■ Assigned task ■
Only the lines below starting at the one containing "pink brick D1:D4" and ending at the one containing "red cone L2 level 2 -> red cone K5 level 2" belong in the answer, each copied exactly.

■ Data for processing ■
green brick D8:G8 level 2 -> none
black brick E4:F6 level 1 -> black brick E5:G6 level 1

...

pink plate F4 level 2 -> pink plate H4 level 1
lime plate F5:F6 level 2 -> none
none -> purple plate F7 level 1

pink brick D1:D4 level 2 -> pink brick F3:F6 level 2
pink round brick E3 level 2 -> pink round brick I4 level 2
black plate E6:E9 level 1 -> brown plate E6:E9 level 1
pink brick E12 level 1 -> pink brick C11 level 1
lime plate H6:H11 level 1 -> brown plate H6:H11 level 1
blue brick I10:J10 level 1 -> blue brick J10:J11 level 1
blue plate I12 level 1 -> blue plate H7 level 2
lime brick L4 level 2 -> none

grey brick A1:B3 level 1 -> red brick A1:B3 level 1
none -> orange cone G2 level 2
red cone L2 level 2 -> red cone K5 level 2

■ Task output ■
pink brick D1:D4 level 2 -> pink brick F3:F6 level 2
pink round brick E3 level 2 -> pink round brick I4 level 2
black plate E6:E9 level 1 -> brown plate E6:E9 level 1
pink brick E12 level 1 -> pink brick C11 level 1
lime plate H6:H11 level 1 -> brown plate H6:H11 level 1
blue brick I10:J10 level 1 -> blue brick J10:J11 level 1
blue plate I12 level 1 -> blue plate H7 level 2
lime brick L4 level 2 -> none

grey brick A1:B3 level 1 -> red brick A1:B3 level 1
none -> orange cone G2 level 2
red cone L2 level 2 -> red cone K5 level 2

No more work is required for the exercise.